(Object state comparisons)
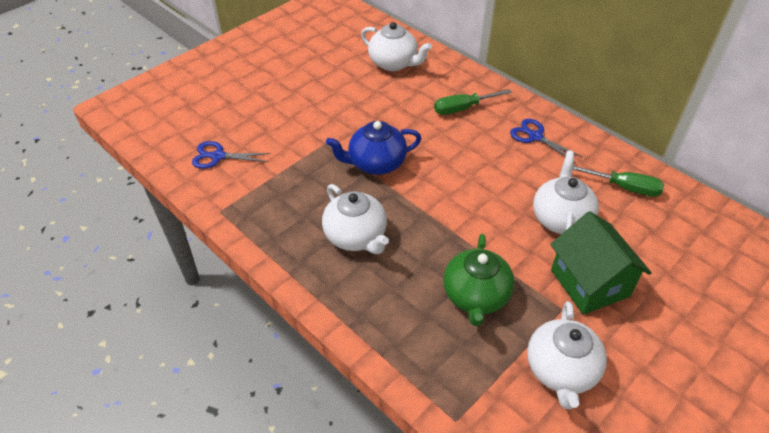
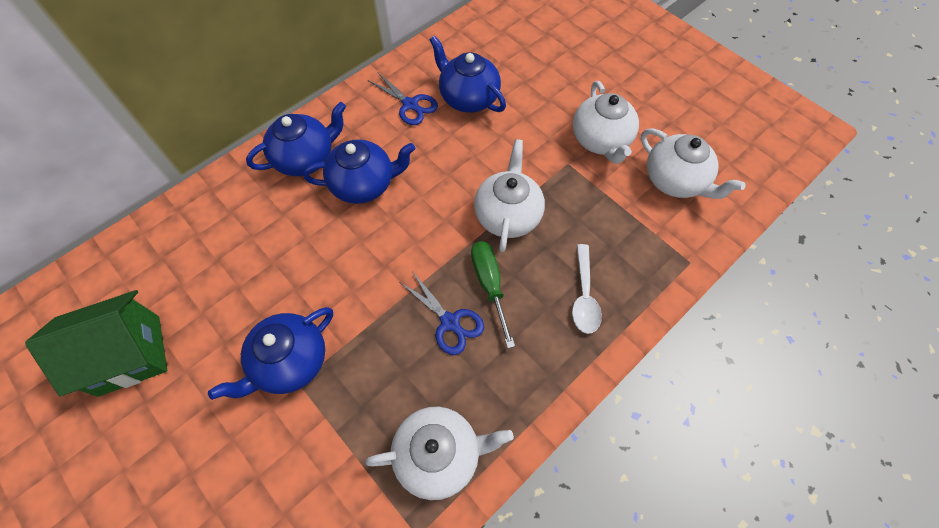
blue teapot: 1 -> 4
green screwdriver: 2 -> 1
green teapot: 1 -> 0
white spoon: 0 -> 1

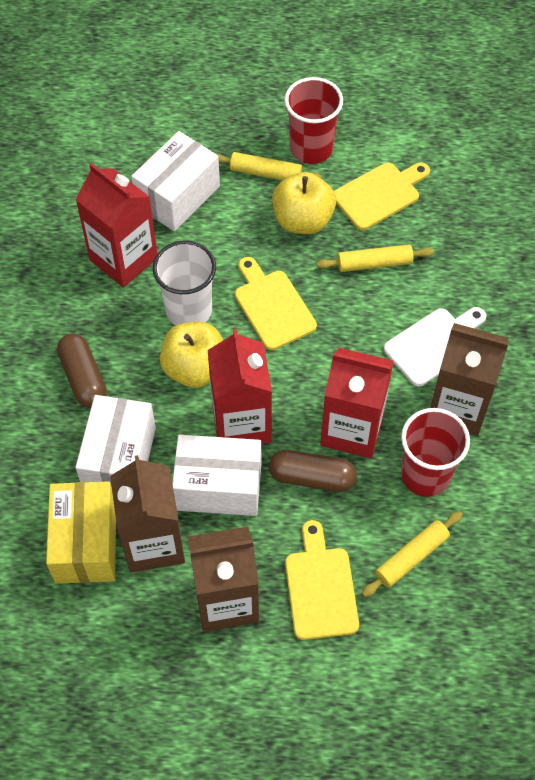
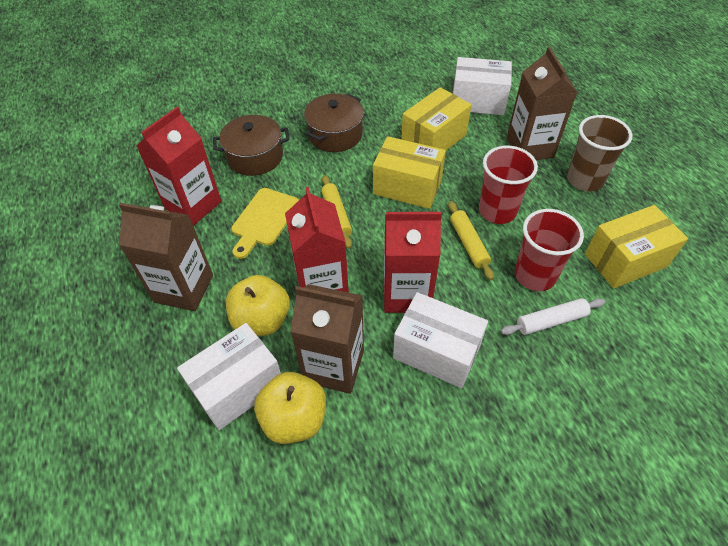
brown capsule: 2 -> 0
brown cup: 0 -> 1
brown pot: 0 -> 2
white cup: 1 -> 0
white cutting board: 1 -> 0
white rolling pin: 0 -> 1
yellow box: 1 -> 3
yellow cutting board: 3 -> 1
yellow rolling pin: 3 -> 2

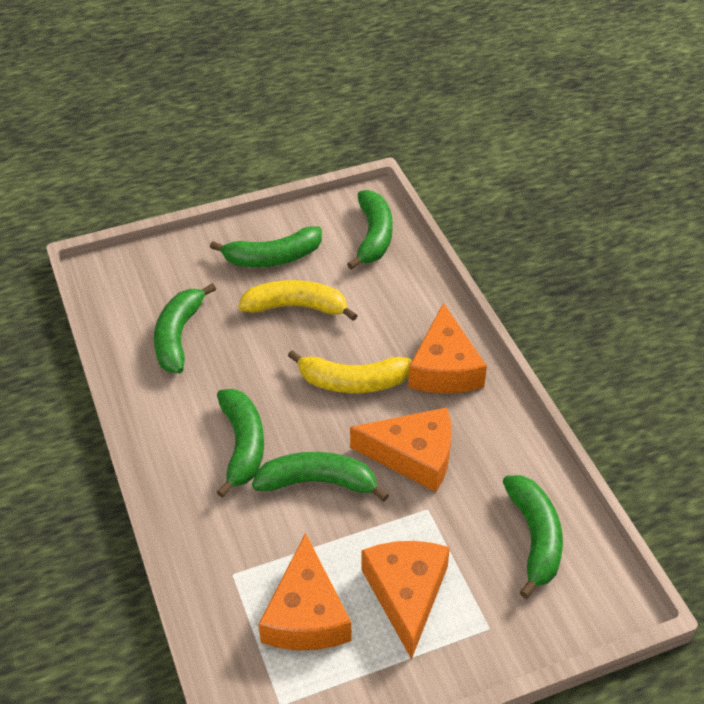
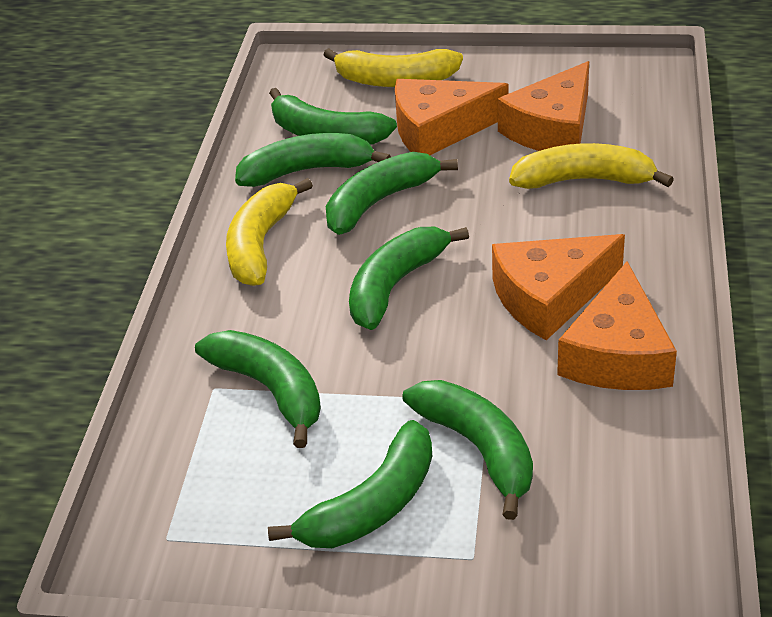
green banana: 6 -> 7
yellow banana: 2 -> 3

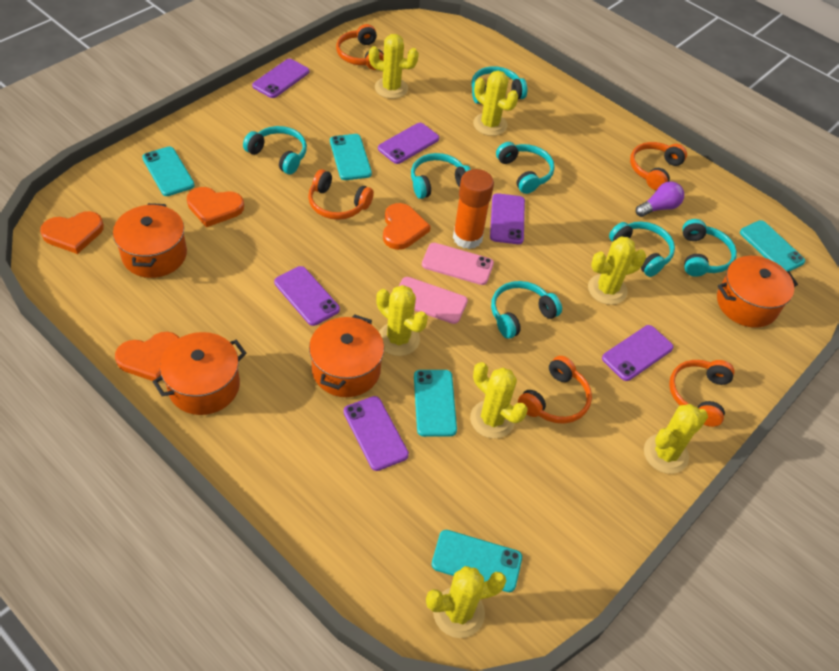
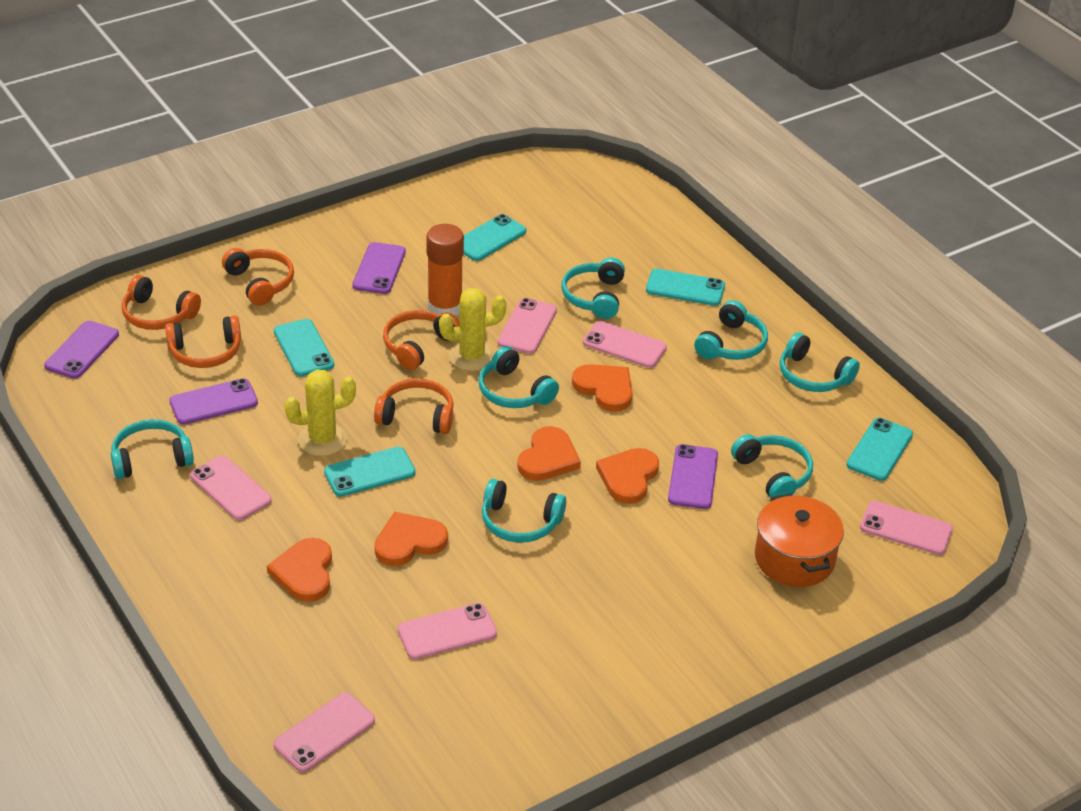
orange heart: 4 -> 5
orange pot: 4 -> 1
pink phone: 2 -> 6
purple light bulb: 1 -> 0
purple phone: 6 -> 4
yellow cactus: 7 -> 2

# Exercise
Restate the data exactly, though only from the line that contains "yellow cutting board: 3 -> 1" through its last line, both ends included and with the pictures left out.

# Exercise result
yellow cutting board: 3 -> 1
yellow rolling pin: 3 -> 2

green banana: 6 -> 7
yellow banana: 2 -> 3

orange heart: 4 -> 5
orange pot: 4 -> 1
pink phone: 2 -> 6
purple light bulb: 1 -> 0
purple phone: 6 -> 4
yellow cactus: 7 -> 2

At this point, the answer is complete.